• **TASK TO CARRY OUT**: Nothing in the records may be left out or altered; reproduce them all exactly.

(Scene change data)
===============
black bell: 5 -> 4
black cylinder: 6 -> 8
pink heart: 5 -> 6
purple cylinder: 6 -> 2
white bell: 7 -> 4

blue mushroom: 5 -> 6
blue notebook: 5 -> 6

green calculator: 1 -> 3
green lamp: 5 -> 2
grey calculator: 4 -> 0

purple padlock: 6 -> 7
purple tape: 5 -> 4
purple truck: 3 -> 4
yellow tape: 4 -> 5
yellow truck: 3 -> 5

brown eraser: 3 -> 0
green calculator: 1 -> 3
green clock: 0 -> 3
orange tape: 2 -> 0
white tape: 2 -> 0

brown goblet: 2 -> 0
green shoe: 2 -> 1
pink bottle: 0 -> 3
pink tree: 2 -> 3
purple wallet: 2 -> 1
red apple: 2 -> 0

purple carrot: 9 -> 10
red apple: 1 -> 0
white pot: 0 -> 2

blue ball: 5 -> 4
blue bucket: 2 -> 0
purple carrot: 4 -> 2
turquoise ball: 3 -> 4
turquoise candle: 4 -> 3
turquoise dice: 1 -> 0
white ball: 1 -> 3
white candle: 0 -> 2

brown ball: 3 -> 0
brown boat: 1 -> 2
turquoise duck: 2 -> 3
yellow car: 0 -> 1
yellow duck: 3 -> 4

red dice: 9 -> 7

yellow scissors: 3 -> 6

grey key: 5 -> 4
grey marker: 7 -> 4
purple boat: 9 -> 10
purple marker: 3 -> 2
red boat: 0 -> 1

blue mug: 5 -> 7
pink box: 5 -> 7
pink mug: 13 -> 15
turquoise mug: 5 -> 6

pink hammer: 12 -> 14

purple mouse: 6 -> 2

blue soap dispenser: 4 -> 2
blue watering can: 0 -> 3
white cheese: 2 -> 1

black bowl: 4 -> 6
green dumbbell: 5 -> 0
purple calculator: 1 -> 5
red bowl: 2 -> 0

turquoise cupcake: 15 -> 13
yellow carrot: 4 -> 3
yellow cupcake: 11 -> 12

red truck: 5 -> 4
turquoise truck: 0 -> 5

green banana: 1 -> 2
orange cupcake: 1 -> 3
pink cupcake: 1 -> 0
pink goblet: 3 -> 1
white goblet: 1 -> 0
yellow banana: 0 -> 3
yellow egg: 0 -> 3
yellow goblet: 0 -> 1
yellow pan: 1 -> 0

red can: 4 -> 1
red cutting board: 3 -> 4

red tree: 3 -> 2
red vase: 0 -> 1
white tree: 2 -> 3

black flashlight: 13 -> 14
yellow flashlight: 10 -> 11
===============
• **COMPLETED EXERCISE**:
black bell: 5 -> 4
black cylinder: 6 -> 8
pink heart: 5 -> 6
purple cylinder: 6 -> 2
white bell: 7 -> 4

blue mushroom: 5 -> 6
blue notebook: 5 -> 6

green calculator: 1 -> 3
green lamp: 5 -> 2
grey calculator: 4 -> 0

purple padlock: 6 -> 7
purple tape: 5 -> 4
purple truck: 3 -> 4
yellow tape: 4 -> 5
yellow truck: 3 -> 5

brown eraser: 3 -> 0
green calculator: 1 -> 3
green clock: 0 -> 3
orange tape: 2 -> 0
white tape: 2 -> 0

brown goblet: 2 -> 0
green shoe: 2 -> 1
pink bottle: 0 -> 3
pink tree: 2 -> 3
purple wallet: 2 -> 1
red apple: 2 -> 0

purple carrot: 9 -> 10
red apple: 1 -> 0
white pot: 0 -> 2

blue ball: 5 -> 4
blue bucket: 2 -> 0
purple carrot: 4 -> 2
turquoise ball: 3 -> 4
turquoise candle: 4 -> 3
turquoise dice: 1 -> 0
white ball: 1 -> 3
white candle: 0 -> 2

brown ball: 3 -> 0
brown boat: 1 -> 2
turquoise duck: 2 -> 3
yellow car: 0 -> 1
yellow duck: 3 -> 4

red dice: 9 -> 7

yellow scissors: 3 -> 6

grey key: 5 -> 4
grey marker: 7 -> 4
purple boat: 9 -> 10
purple marker: 3 -> 2
red boat: 0 -> 1

blue mug: 5 -> 7
pink box: 5 -> 7
pink mug: 13 -> 15
turquoise mug: 5 -> 6

pink hammer: 12 -> 14

purple mouse: 6 -> 2

blue soap dispenser: 4 -> 2
blue watering can: 0 -> 3
white cheese: 2 -> 1

black bowl: 4 -> 6
green dumbbell: 5 -> 0
purple calculator: 1 -> 5
red bowl: 2 -> 0

turquoise cupcake: 15 -> 13
yellow carrot: 4 -> 3
yellow cupcake: 11 -> 12

red truck: 5 -> 4
turquoise truck: 0 -> 5

green banana: 1 -> 2
orange cupcake: 1 -> 3
pink cupcake: 1 -> 0
pink goblet: 3 -> 1
white goblet: 1 -> 0
yellow banana: 0 -> 3
yellow egg: 0 -> 3
yellow goblet: 0 -> 1
yellow pan: 1 -> 0

red can: 4 -> 1
red cutting board: 3 -> 4

red tree: 3 -> 2
red vase: 0 -> 1
white tree: 2 -> 3

black flashlight: 13 -> 14
yellow flashlight: 10 -> 11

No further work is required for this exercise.